→ Try it
Below are entries to return in full. Keep each one exact.

[Dataset records]
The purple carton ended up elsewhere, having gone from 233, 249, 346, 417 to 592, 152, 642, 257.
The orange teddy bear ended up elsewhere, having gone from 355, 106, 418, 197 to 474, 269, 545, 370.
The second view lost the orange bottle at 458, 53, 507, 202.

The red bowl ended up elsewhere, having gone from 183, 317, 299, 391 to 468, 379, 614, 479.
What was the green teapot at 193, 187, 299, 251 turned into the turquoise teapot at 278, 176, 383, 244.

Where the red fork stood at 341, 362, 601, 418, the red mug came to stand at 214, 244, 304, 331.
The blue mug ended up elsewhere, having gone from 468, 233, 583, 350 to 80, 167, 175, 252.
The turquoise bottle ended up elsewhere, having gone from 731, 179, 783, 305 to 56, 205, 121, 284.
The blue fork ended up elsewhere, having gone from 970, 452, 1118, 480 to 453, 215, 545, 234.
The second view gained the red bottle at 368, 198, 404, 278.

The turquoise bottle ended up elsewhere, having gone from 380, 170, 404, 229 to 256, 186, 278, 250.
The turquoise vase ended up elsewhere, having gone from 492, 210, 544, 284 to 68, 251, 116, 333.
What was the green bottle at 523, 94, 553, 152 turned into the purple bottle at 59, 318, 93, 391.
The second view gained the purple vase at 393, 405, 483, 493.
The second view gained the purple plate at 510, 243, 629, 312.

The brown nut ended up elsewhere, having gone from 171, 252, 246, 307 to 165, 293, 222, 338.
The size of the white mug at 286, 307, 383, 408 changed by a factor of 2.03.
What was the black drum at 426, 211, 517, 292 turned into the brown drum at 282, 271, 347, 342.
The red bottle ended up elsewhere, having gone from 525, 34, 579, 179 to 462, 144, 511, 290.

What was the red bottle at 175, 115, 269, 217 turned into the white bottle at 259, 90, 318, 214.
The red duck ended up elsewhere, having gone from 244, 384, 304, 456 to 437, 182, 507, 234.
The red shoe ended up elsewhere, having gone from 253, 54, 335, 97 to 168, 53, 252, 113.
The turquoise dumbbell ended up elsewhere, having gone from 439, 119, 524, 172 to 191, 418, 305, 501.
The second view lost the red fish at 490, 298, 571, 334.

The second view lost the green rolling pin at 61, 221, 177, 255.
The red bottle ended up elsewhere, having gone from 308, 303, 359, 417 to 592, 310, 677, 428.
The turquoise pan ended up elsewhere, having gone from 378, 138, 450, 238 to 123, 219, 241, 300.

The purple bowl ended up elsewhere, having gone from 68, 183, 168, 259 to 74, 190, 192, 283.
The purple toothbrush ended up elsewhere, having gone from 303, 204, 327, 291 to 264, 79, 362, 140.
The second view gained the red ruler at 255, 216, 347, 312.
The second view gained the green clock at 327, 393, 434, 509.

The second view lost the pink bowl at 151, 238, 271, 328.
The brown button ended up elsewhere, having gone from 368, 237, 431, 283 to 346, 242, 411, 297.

→ Written solution
The purple carton ended up elsewhere, having gone from 233, 249, 346, 417 to 592, 152, 642, 257.
The orange teddy bear ended up elsewhere, having gone from 355, 106, 418, 197 to 474, 269, 545, 370.
The second view lost the orange bottle at 458, 53, 507, 202.

The red bowl ended up elsewhere, having gone from 183, 317, 299, 391 to 468, 379, 614, 479.
What was the green teapot at 193, 187, 299, 251 turned into the turquoise teapot at 278, 176, 383, 244.

Where the red fork stood at 341, 362, 601, 418, the red mug came to stand at 214, 244, 304, 331.
The blue mug ended up elsewhere, having gone from 468, 233, 583, 350 to 80, 167, 175, 252.
The turquoise bottle ended up elsewhere, having gone from 731, 179, 783, 305 to 56, 205, 121, 284.
The blue fork ended up elsewhere, having gone from 970, 452, 1118, 480 to 453, 215, 545, 234.
The second view gained the red bottle at 368, 198, 404, 278.

The turquoise bottle ended up elsewhere, having gone from 380, 170, 404, 229 to 256, 186, 278, 250.
The turquoise vase ended up elsewhere, having gone from 492, 210, 544, 284 to 68, 251, 116, 333.
What was the green bottle at 523, 94, 553, 152 turned into the purple bottle at 59, 318, 93, 391.
The second view gained the purple vase at 393, 405, 483, 493.
The second view gained the purple plate at 510, 243, 629, 312.

The brown nut ended up elsewhere, having gone from 171, 252, 246, 307 to 165, 293, 222, 338.
The size of the white mug at 286, 307, 383, 408 changed by a factor of 2.03.
What was the black drum at 426, 211, 517, 292 turned into the brown drum at 282, 271, 347, 342.
The red bottle ended up elsewhere, having gone from 525, 34, 579, 179 to 462, 144, 511, 290.

What was the red bottle at 175, 115, 269, 217 turned into the white bottle at 259, 90, 318, 214.
The red duck ended up elsewhere, having gone from 244, 384, 304, 456 to 437, 182, 507, 234.
The red shoe ended up elsewhere, having gone from 253, 54, 335, 97 to 168, 53, 252, 113.
The turquoise dumbbell ended up elsewhere, having gone from 439, 119, 524, 172 to 191, 418, 305, 501.
The second view lost the red fish at 490, 298, 571, 334.

The second view lost the green rolling pin at 61, 221, 177, 255.
The red bottle ended up elsewhere, having gone from 308, 303, 359, 417 to 592, 310, 677, 428.
The turquoise pan ended up elsewhere, having gone from 378, 138, 450, 238 to 123, 219, 241, 300.

The purple bowl ended up elsewhere, having gone from 68, 183, 168, 259 to 74, 190, 192, 283.
The purple toothbrush ended up elsewhere, having gone from 303, 204, 327, 291 to 264, 79, 362, 140.
The second view gained the red ruler at 255, 216, 347, 312.
The second view gained the green clock at 327, 393, 434, 509.

The second view lost the pink bowl at 151, 238, 271, 328.
The brown button ended up elsewhere, having gone from 368, 237, 431, 283 to 346, 242, 411, 297.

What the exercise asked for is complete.